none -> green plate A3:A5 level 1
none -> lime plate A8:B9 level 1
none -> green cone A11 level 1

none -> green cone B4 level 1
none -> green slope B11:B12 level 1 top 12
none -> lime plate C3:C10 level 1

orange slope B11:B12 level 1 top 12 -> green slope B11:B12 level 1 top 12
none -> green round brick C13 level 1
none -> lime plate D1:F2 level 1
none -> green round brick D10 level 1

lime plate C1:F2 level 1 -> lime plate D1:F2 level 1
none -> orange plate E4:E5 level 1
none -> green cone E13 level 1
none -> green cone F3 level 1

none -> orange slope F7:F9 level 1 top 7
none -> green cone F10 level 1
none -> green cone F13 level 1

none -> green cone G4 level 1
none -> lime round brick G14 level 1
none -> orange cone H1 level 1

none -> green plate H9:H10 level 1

(Exercise description) Every line between the one that contains "none -> green cone E13 level 1" and the last line of the listing, both included, should be retyped exactly, with nothing else added.

(Your solution)
none -> green cone E13 level 1
none -> green cone F3 level 1

none -> orange slope F7:F9 level 1 top 7
none -> green cone F10 level 1
none -> green cone F13 level 1

none -> green cone G4 level 1
none -> lime round brick G14 level 1
none -> orange cone H1 level 1

none -> green plate H9:H10 level 1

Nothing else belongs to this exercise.